(Stored items)

- Opening Delimiter -

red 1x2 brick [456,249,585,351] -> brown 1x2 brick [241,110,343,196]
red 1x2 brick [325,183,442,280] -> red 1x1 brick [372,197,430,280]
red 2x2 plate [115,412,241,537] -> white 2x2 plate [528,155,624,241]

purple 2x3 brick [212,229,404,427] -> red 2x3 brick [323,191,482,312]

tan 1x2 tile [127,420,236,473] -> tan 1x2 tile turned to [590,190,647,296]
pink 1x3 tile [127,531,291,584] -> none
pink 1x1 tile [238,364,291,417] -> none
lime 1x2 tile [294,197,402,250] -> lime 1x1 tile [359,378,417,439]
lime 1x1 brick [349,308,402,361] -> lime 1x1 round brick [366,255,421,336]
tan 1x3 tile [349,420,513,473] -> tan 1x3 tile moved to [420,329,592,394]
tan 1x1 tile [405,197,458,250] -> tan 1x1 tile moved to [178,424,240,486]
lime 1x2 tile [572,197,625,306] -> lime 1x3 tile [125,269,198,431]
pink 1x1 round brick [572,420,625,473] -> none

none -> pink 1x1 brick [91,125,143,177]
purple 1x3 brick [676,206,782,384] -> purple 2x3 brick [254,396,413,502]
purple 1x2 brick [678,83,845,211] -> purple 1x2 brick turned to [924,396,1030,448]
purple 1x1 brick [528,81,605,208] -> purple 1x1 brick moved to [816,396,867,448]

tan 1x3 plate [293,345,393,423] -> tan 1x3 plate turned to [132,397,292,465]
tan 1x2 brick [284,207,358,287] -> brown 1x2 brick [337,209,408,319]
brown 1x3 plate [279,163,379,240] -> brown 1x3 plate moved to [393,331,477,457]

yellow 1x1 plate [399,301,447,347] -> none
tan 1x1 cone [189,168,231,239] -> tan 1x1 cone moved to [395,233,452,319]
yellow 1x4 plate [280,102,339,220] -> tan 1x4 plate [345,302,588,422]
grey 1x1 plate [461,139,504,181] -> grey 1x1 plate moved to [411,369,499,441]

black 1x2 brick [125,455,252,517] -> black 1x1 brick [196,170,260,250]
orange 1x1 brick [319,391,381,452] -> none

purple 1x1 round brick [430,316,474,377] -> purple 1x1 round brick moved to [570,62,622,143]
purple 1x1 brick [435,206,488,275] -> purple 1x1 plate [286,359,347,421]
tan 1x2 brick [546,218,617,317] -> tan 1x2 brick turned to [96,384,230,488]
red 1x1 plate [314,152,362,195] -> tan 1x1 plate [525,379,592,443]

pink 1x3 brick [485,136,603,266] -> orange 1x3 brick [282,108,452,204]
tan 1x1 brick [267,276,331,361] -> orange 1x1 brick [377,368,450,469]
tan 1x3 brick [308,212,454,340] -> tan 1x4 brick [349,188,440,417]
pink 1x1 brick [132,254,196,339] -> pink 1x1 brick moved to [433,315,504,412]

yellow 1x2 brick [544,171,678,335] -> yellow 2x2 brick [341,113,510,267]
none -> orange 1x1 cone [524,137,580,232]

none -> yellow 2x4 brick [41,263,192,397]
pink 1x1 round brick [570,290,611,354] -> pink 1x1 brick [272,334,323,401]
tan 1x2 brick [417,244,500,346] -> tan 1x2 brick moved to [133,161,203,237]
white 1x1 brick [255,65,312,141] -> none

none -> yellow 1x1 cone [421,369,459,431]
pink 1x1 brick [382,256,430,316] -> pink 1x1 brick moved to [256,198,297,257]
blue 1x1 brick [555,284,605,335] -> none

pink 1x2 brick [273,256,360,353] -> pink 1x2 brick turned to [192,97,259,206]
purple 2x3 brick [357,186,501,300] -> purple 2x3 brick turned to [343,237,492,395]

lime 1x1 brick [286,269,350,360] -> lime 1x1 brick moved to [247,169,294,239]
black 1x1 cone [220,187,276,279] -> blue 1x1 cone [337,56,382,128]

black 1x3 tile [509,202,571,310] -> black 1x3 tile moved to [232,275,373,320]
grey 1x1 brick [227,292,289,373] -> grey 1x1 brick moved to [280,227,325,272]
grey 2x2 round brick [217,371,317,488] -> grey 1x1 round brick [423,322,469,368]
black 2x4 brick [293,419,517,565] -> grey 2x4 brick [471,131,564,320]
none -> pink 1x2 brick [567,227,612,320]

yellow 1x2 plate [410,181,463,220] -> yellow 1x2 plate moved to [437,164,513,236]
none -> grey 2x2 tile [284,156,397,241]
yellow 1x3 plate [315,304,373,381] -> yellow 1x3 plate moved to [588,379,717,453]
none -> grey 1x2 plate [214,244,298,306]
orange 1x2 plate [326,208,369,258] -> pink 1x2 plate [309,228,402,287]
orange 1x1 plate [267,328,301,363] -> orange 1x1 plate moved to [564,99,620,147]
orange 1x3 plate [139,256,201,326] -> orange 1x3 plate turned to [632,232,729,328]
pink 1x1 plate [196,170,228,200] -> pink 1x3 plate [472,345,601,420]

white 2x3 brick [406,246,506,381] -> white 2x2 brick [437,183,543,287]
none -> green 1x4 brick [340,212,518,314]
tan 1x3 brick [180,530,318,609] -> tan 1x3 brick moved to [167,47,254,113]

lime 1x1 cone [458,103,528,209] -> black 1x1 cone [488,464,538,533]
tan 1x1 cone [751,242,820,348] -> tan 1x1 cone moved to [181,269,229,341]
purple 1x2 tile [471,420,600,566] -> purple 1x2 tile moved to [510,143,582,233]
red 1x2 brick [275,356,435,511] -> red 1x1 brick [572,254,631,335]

- Closing Delimiter -

* Directive:
Above are the entries; repeat their lines exactly, from the first through the one that contains "red 2x2 plate".

* Solved problem:
red 1x2 brick [456,249,585,351] -> brown 1x2 brick [241,110,343,196]
red 1x2 brick [325,183,442,280] -> red 1x1 brick [372,197,430,280]
red 2x2 plate [115,412,241,537] -> white 2x2 plate [528,155,624,241]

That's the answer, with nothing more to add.